## Problem details
Return all the lines below exactly as written. Drop every picture.

## Data extracts

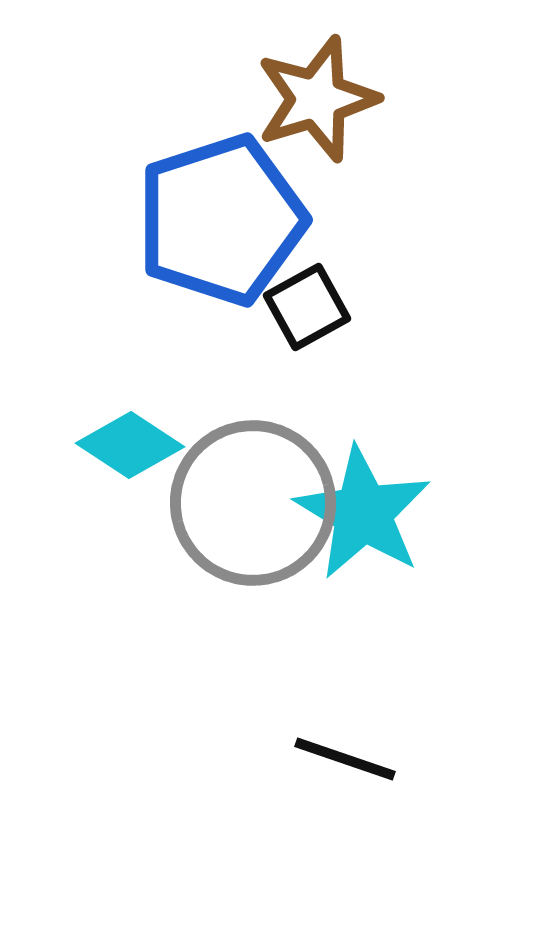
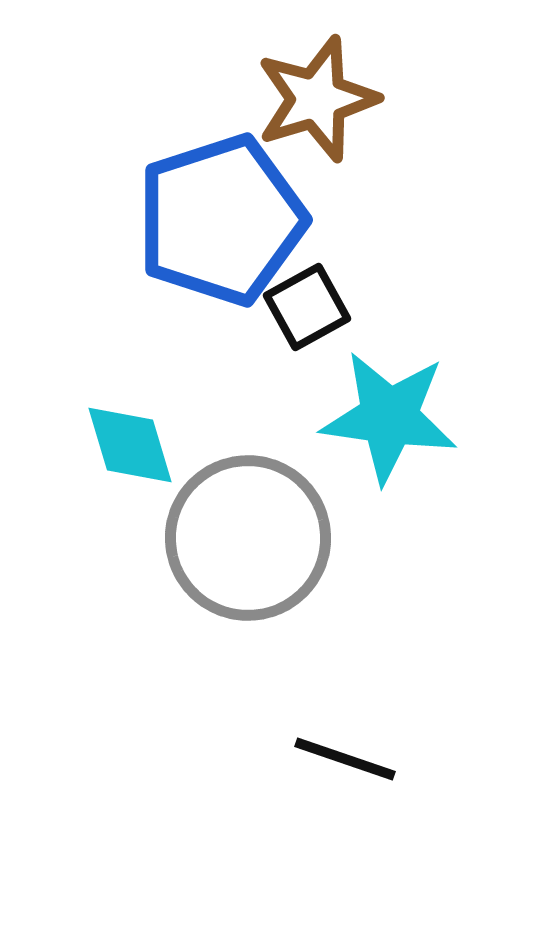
cyan diamond: rotated 40 degrees clockwise
gray circle: moved 5 px left, 35 px down
cyan star: moved 26 px right, 96 px up; rotated 23 degrees counterclockwise
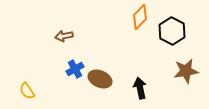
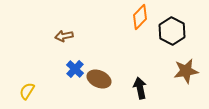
blue cross: rotated 18 degrees counterclockwise
brown ellipse: moved 1 px left
yellow semicircle: rotated 66 degrees clockwise
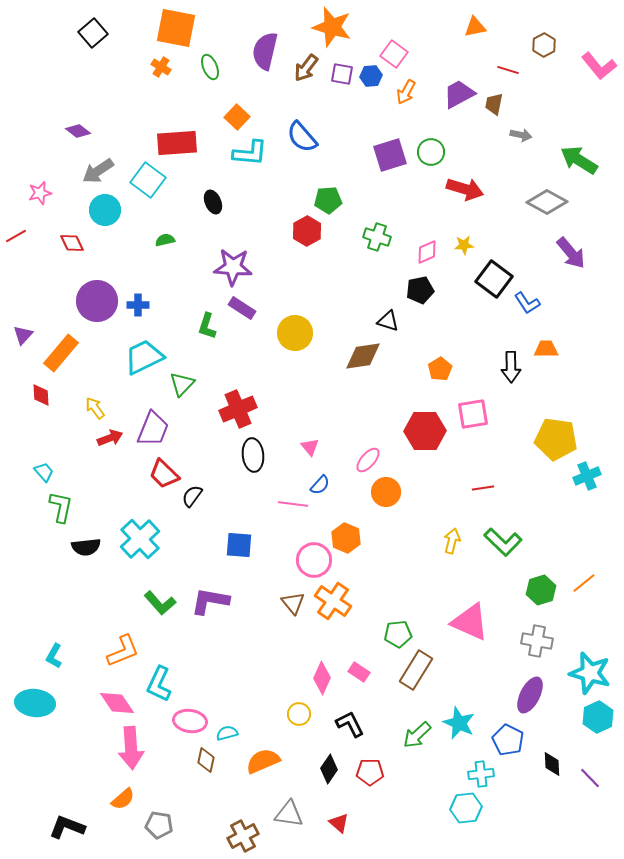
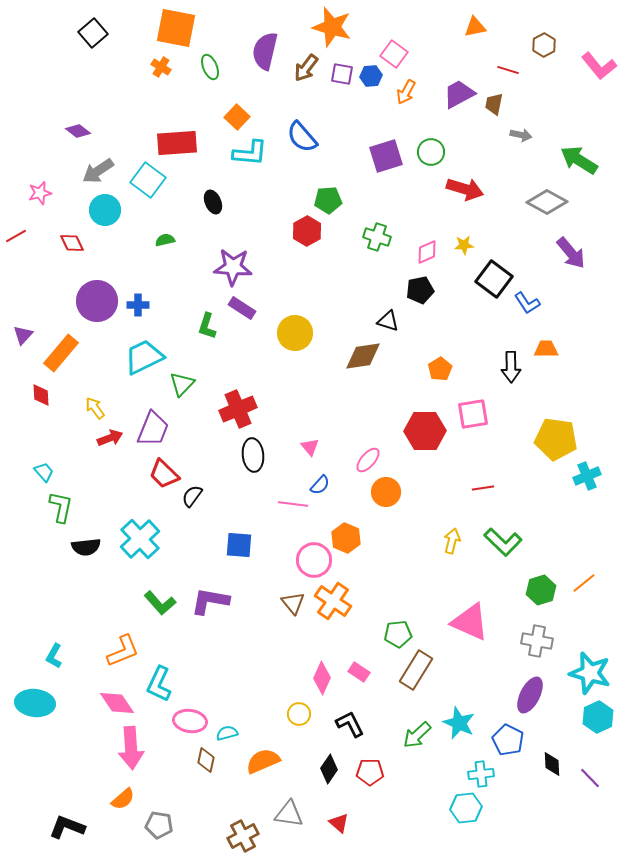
purple square at (390, 155): moved 4 px left, 1 px down
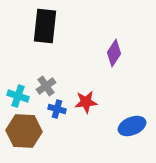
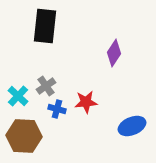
cyan cross: rotated 25 degrees clockwise
brown hexagon: moved 5 px down
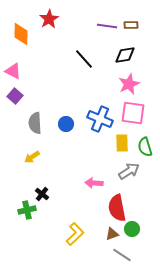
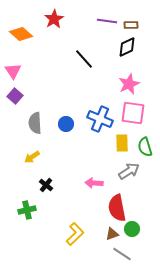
red star: moved 5 px right
purple line: moved 5 px up
orange diamond: rotated 50 degrees counterclockwise
black diamond: moved 2 px right, 8 px up; rotated 15 degrees counterclockwise
pink triangle: rotated 30 degrees clockwise
black cross: moved 4 px right, 9 px up
gray line: moved 1 px up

## Answer for the task
cyan diamond: rotated 40 degrees clockwise
gray circle: moved 5 px left, 35 px down
cyan star: moved 26 px right, 96 px up; rotated 23 degrees counterclockwise
blue cross: rotated 18 degrees counterclockwise
brown ellipse: moved 1 px left
yellow semicircle: rotated 66 degrees clockwise
purple square at (390, 155): moved 4 px left, 1 px down
cyan cross: rotated 25 degrees clockwise
brown hexagon: moved 5 px down
red star: moved 5 px right
purple line: moved 5 px up
orange diamond: rotated 50 degrees counterclockwise
black diamond: moved 2 px right, 8 px up; rotated 15 degrees counterclockwise
pink triangle: rotated 30 degrees clockwise
black cross: moved 4 px right, 9 px up
gray line: moved 1 px up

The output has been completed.